> [WORK REQUIRED] Count the lines in the records that contain the string "kern". Reply with the number alone.

> [EXTRACTED ENTRIES]
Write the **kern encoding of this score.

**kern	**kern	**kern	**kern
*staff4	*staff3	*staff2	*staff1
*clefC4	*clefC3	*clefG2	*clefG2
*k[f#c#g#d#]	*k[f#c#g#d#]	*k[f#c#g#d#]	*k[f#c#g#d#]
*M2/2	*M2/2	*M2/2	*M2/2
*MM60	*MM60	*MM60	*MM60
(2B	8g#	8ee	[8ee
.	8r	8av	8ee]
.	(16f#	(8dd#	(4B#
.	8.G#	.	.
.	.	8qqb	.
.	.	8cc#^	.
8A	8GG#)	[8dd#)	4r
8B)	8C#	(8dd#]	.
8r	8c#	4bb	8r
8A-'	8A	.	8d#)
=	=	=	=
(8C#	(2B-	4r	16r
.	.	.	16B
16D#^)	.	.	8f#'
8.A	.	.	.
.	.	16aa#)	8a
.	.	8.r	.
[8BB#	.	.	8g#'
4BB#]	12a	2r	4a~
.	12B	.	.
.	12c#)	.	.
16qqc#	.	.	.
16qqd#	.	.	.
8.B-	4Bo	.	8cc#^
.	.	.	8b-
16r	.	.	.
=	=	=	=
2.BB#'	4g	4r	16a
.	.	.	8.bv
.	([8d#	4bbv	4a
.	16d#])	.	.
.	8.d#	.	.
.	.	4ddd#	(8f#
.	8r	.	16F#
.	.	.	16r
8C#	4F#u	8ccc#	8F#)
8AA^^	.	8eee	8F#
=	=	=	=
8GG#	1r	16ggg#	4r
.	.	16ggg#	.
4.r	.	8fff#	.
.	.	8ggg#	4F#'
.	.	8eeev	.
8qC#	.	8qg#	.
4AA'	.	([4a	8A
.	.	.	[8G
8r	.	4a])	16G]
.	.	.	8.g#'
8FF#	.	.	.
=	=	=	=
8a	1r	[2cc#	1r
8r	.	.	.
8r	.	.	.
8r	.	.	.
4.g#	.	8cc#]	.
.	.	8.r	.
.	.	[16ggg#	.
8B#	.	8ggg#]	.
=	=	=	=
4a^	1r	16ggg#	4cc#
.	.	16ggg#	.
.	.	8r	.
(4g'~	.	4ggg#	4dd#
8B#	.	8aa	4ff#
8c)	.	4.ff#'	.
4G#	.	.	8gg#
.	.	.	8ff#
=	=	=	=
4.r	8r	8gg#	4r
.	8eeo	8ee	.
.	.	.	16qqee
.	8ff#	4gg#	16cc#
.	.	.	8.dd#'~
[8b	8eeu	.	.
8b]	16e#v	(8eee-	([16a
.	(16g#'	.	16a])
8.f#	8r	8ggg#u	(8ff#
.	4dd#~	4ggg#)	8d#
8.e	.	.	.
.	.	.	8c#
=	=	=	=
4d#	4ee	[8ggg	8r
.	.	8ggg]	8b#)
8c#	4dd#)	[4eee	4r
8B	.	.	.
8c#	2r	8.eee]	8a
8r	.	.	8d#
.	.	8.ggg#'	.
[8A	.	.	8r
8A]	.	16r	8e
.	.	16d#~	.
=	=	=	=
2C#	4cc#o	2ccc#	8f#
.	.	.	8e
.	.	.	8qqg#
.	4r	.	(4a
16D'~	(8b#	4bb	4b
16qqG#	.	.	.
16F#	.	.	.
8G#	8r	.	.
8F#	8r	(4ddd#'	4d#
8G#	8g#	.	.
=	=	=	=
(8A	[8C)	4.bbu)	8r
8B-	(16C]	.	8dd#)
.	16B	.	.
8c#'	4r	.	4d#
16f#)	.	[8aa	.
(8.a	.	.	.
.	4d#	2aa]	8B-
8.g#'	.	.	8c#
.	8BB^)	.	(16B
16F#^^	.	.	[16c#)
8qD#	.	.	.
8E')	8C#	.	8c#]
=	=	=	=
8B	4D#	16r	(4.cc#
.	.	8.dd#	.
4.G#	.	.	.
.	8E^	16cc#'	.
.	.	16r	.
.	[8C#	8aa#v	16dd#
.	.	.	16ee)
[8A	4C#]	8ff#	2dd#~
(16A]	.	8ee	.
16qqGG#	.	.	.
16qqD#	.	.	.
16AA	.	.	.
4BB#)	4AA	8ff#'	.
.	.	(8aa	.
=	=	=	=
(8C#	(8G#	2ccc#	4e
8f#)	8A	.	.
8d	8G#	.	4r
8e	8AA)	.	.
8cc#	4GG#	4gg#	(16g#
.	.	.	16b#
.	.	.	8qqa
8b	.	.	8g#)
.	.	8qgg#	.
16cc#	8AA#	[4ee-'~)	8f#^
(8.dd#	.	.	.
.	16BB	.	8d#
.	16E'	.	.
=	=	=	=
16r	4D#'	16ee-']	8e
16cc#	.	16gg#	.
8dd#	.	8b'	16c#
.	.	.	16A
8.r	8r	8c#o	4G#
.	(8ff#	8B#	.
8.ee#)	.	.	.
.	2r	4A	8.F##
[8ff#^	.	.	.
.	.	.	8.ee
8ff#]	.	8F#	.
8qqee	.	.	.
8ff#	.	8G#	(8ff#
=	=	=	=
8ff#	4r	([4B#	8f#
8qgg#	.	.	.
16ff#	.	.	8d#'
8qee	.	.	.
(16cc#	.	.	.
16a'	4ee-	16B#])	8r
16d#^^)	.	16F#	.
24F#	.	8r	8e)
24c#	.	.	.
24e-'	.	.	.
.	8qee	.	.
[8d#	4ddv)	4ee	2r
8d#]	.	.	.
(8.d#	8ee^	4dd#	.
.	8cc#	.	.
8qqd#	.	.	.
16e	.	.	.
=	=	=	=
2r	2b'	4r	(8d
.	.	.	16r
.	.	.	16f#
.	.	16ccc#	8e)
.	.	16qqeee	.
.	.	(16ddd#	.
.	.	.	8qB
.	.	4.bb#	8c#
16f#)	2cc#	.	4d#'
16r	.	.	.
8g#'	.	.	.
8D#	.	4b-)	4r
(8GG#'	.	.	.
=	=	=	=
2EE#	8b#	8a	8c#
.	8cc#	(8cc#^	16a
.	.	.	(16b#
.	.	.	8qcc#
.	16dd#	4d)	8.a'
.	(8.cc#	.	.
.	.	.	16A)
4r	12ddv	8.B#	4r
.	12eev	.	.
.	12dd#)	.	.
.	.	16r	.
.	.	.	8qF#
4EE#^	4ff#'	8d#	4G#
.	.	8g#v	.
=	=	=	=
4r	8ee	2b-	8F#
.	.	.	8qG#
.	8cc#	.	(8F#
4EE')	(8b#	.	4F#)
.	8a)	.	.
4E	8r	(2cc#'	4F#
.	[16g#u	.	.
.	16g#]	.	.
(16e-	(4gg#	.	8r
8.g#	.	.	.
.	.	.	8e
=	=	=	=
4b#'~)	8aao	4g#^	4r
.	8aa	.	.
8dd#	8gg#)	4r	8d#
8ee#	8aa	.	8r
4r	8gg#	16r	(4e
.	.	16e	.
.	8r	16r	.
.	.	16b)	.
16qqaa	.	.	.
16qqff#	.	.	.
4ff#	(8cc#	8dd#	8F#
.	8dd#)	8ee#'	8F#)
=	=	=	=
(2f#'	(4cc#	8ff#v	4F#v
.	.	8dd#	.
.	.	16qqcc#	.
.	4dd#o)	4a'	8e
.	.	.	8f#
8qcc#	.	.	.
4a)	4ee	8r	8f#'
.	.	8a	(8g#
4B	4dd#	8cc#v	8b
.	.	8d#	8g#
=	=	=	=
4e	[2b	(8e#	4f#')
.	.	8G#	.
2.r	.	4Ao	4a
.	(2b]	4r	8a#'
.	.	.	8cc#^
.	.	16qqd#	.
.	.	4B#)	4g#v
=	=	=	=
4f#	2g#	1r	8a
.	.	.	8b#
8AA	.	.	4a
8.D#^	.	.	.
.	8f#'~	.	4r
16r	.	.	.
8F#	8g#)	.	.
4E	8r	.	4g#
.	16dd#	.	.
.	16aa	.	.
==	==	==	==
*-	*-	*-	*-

> [ANSWER TO THIS EXERCISE] 2